MATERIAL PROVIDED:
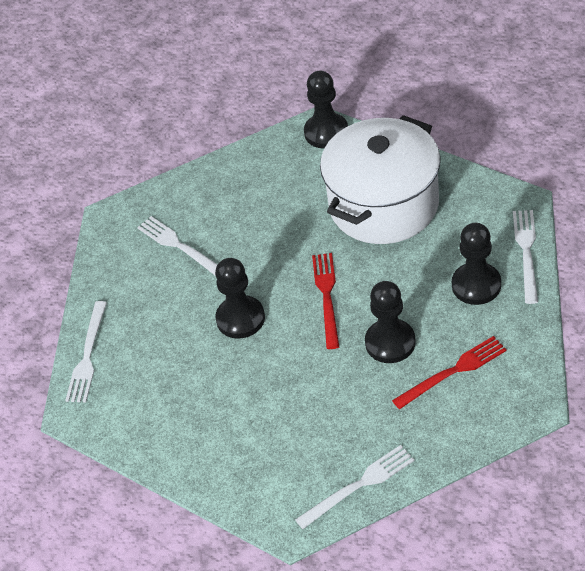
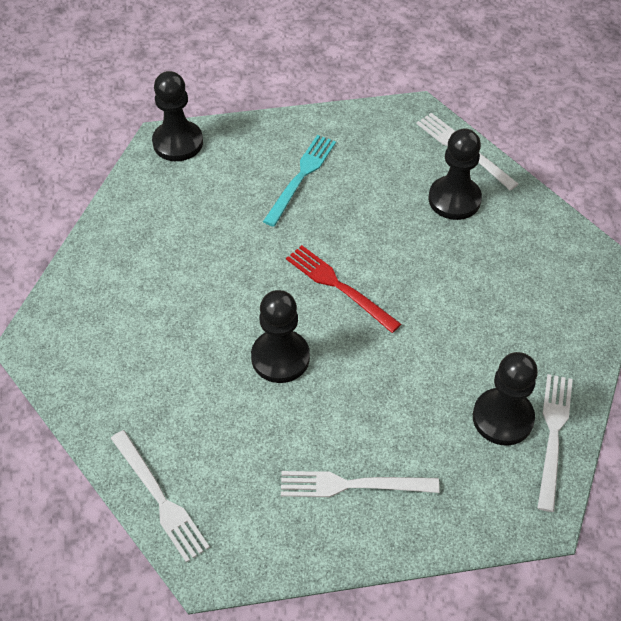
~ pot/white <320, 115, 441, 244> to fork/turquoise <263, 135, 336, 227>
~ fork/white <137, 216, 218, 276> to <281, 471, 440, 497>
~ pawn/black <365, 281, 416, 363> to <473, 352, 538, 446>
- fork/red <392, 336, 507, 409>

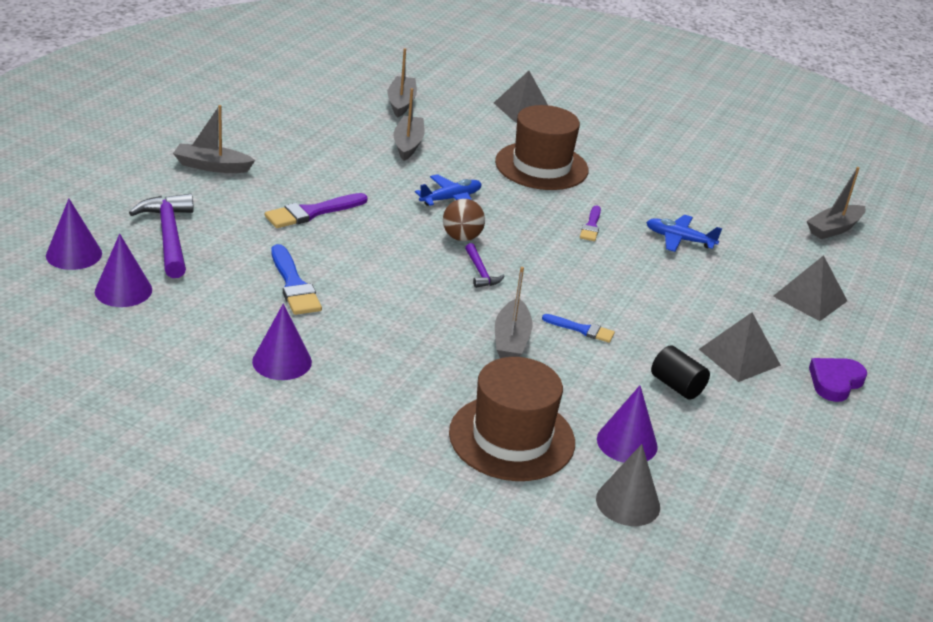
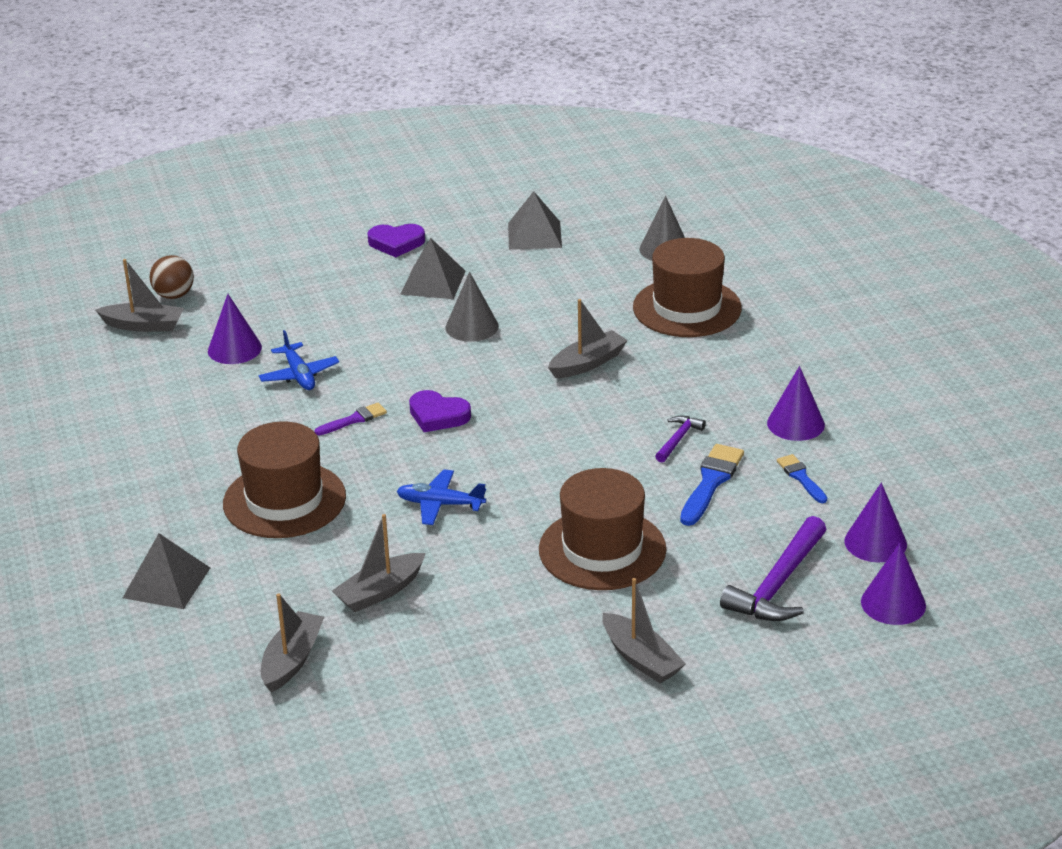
~ ball/brown <443, 199, 485, 241> to <149, 255, 194, 299>
~ cone/purple <597, 386, 658, 463> to <208, 294, 262, 364>
~ boat/grey <388, 48, 417, 117> = <261, 593, 324, 693> 150 degrees clockwise
+ heart/purple <409, 390, 471, 432>
+ cone/grey <446, 271, 499, 342>
~ pyramid/grey <773, 255, 847, 321> to <508, 191, 562, 250>
~ brush/purple <265, 193, 368, 228> to hat/brown <539, 468, 666, 590>
~ hammer/purple <465, 243, 504, 288> to <655, 416, 706, 462>
~ brush/blue <542, 314, 615, 343> to <777, 454, 827, 503>
- cylinder/black <651, 345, 710, 400>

WHAT THE TASK ASKS:
Only the lines from the beginning of the records through the line bearing "191, 562, 250>" belong in the answer, copied word for word with pictures left out.

YOUR RESPONSE:
~ pot/white <320, 115, 441, 244> to fork/turquoise <263, 135, 336, 227>
~ fork/white <137, 216, 218, 276> to <281, 471, 440, 497>
~ pawn/black <365, 281, 416, 363> to <473, 352, 538, 446>
- fork/red <392, 336, 507, 409>

~ ball/brown <443, 199, 485, 241> to <149, 255, 194, 299>
~ cone/purple <597, 386, 658, 463> to <208, 294, 262, 364>
~ boat/grey <388, 48, 417, 117> = <261, 593, 324, 693> 150 degrees clockwise
+ heart/purple <409, 390, 471, 432>
+ cone/grey <446, 271, 499, 342>
~ pyramid/grey <773, 255, 847, 321> to <508, 191, 562, 250>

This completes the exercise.